[EXERCISE AIM] Reproduce the lines below exactly, from the one containing "building: none -> [210,150,305,263]" through the one containing "building: [312,221,476,356] -> none", both included. Leave out any pictures.

[RECORDS SHOWN]
>>

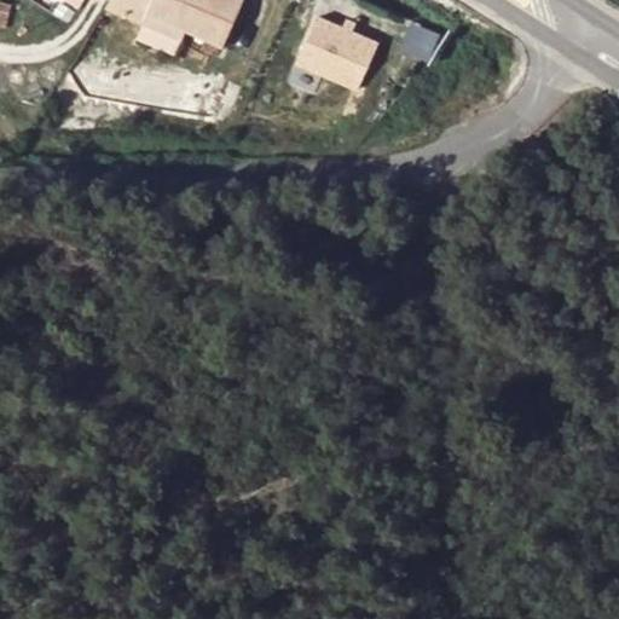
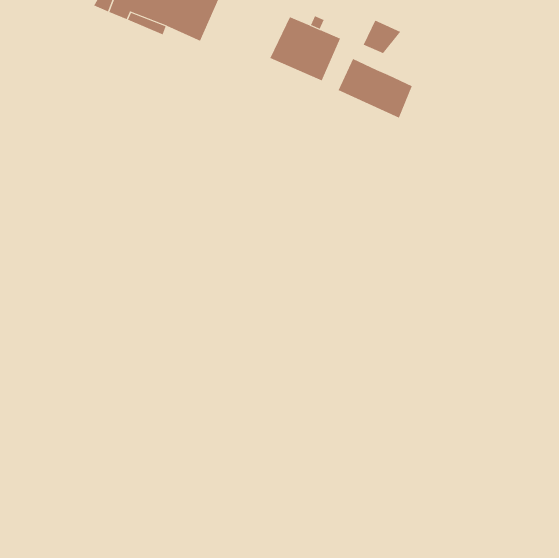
building: none -> [338,58,412,119]

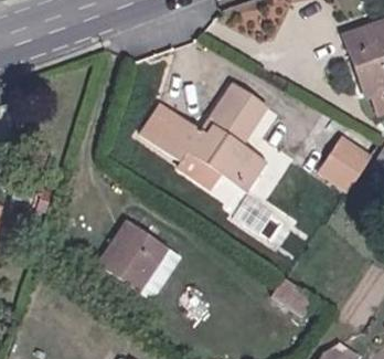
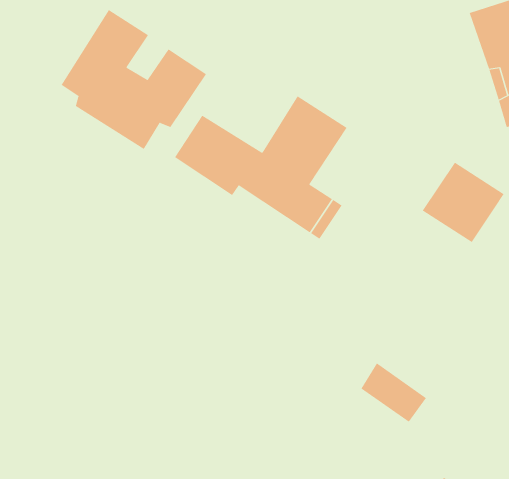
building: none -> [61,9,207,150]
building: [96,218,177,295] -> none

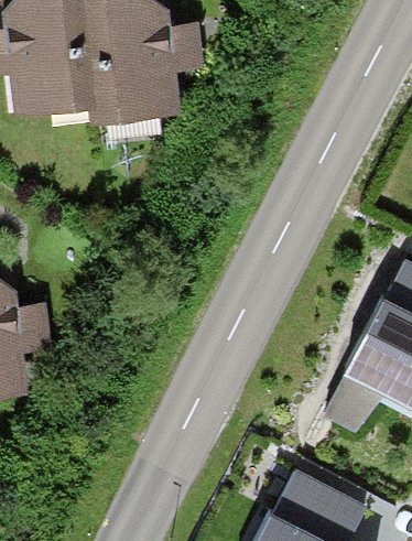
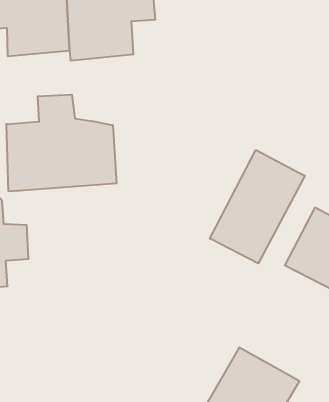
building: none -> [6,95,117,191]
building: none -> [210,150,305,263]

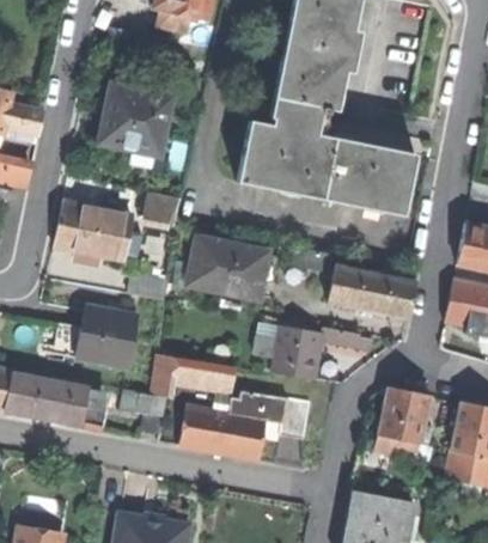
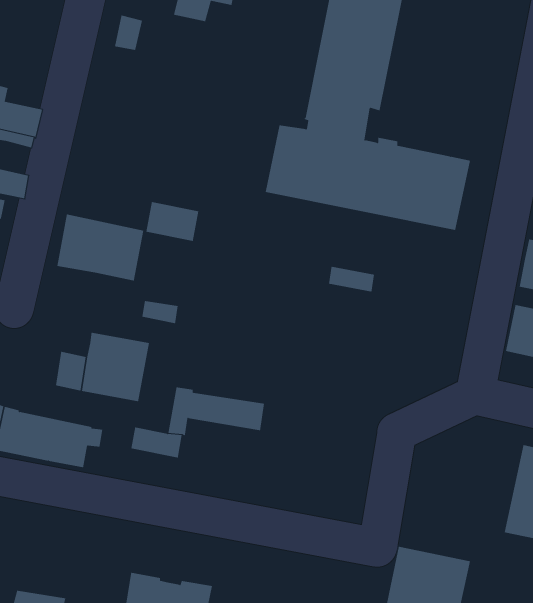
building: [100,85,169,154] -> none
building: [190,239,268,299] -> none
building: [329,266,416,318] -> none
building: [274,327,374,378] -> none
building: [374,388,431,460] -> none
building: [181,391,311,460] -> none

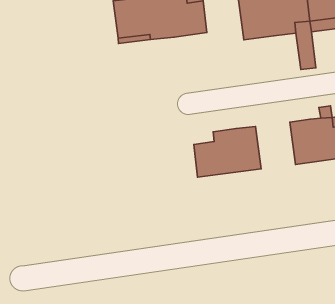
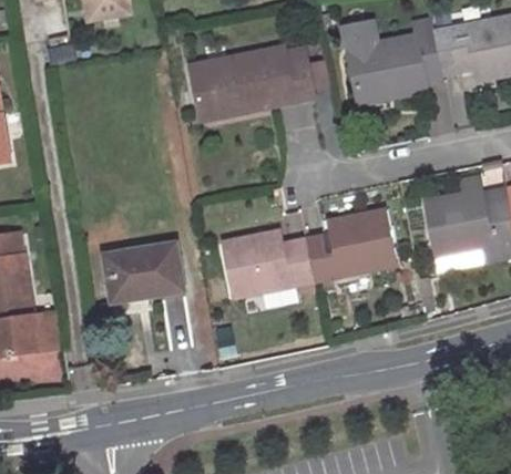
building: none -> [224,231,314,296]
building: none -> [103,243,182,300]

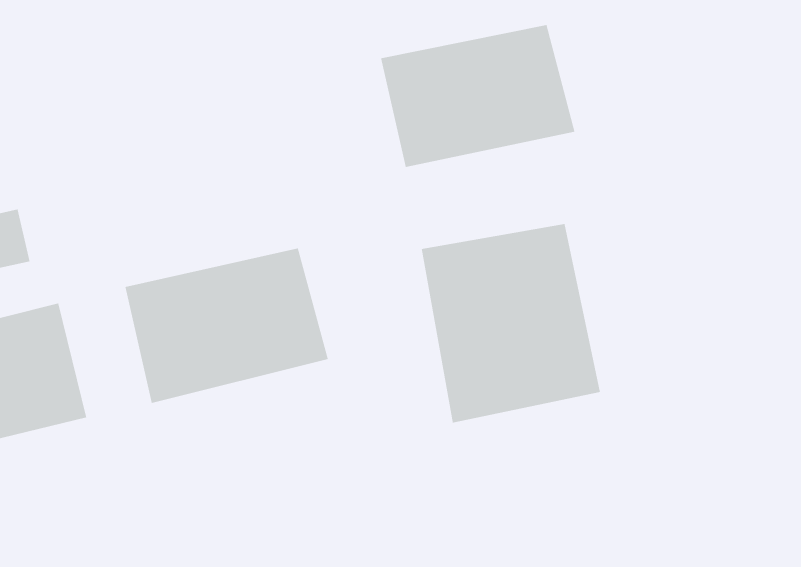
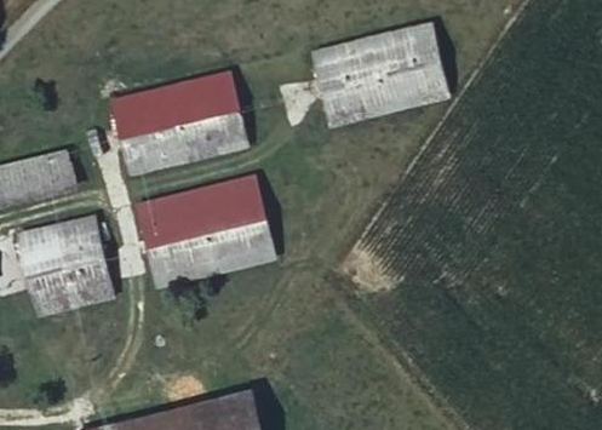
building: none -> [110,73,248,172]
building: [421,223,601,423] -> none

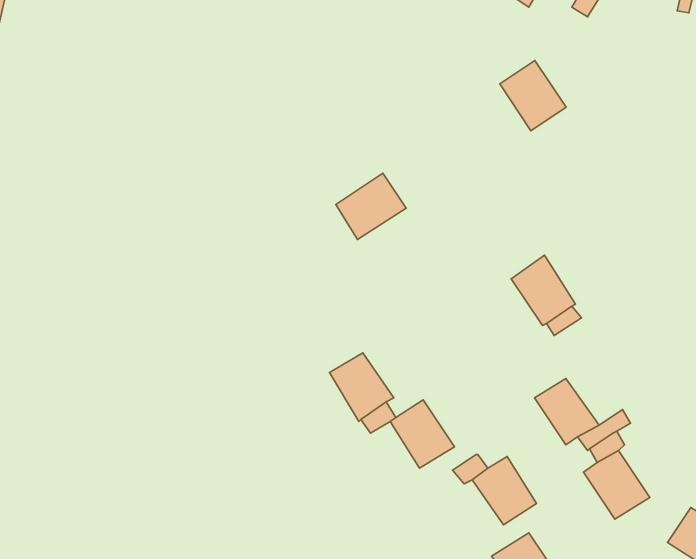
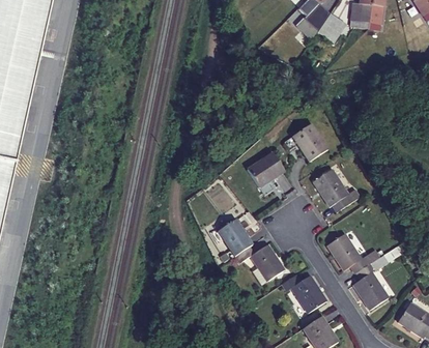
building: [500,60,566,131] -> [293,124,328,162]
building: [336,173,406,240] -> [249,152,286,187]

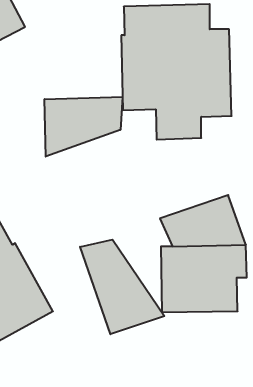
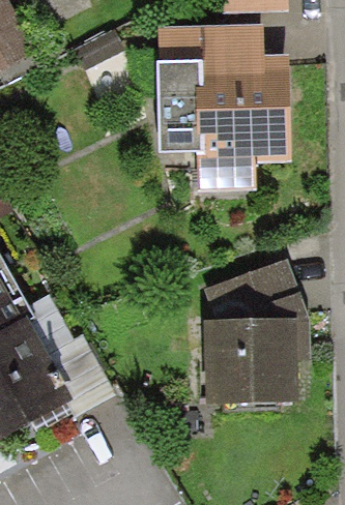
building: [45,97,123,157] -> none
building: [80,240,164,334] -> none

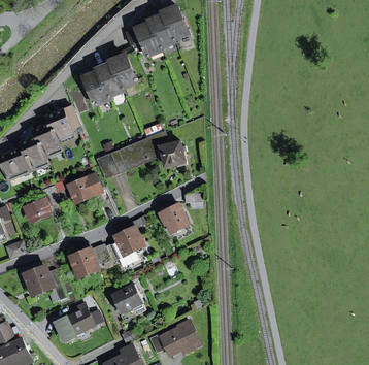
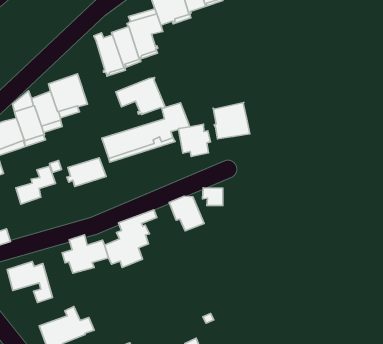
building: none -> [116,77,165,115]
building: none -> [213,102,250,139]
building: [111,284,144,313] -> none

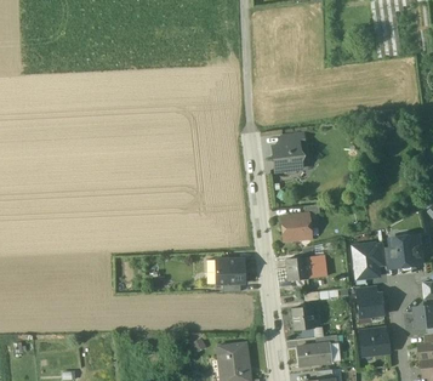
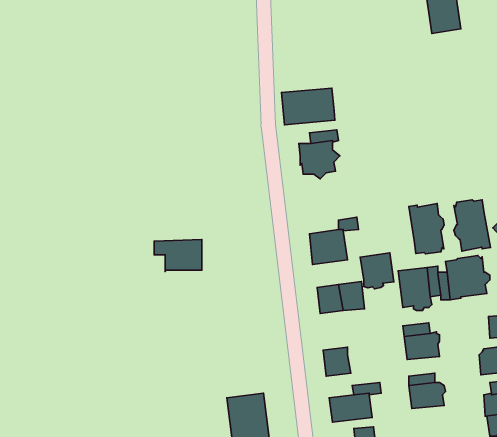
building: none -> [281,88,335,125]
building: none -> [454,200,490,251]
building: none -> [409,203,444,254]
building: none -> [360,253,394,289]
building: [206,258,244,284] -> [154,239,202,272]

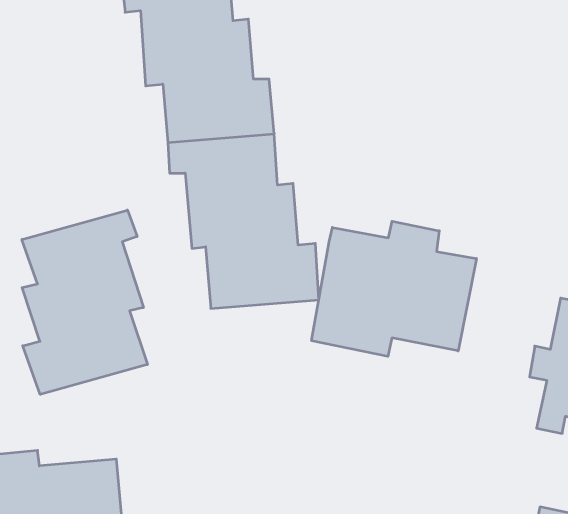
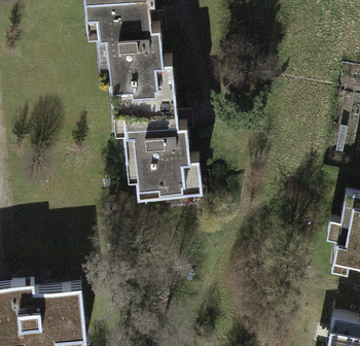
building: [22,210,147,394] -> none
building: [312,221,476,356] -> none

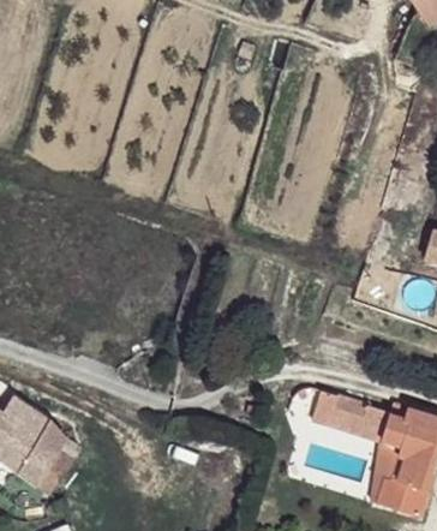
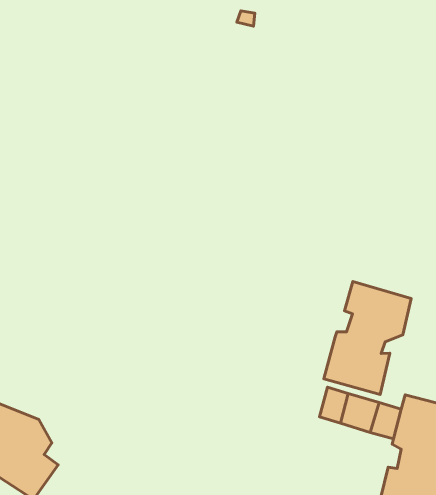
building: none -> [324,281,411,394]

<<

[WRITTEN RESPONSE]
building: none -> [210,150,305,263]

building: [100,85,169,154] -> none
building: [190,239,268,299] -> none
building: [329,266,416,318] -> none
building: [274,327,374,378] -> none
building: [374,388,431,460] -> none
building: [181,391,311,460] -> none

building: none -> [224,231,314,296]
building: none -> [103,243,182,300]

building: none -> [110,73,248,172]
building: [421,223,601,423] -> none

building: [500,60,566,131] -> [293,124,328,162]
building: [336,173,406,240] -> [249,152,286,187]

building: [45,97,123,157] -> none
building: [80,240,164,334] -> none

building: none -> [116,77,165,115]
building: none -> [213,102,250,139]
building: [111,284,144,313] -> none

building: none -> [281,88,335,125]
building: none -> [454,200,490,251]
building: none -> [409,203,444,254]
building: none -> [360,253,394,289]
building: [206,258,244,284] -> [154,239,202,272]

building: [22,210,147,394] -> none
building: [312,221,476,356] -> none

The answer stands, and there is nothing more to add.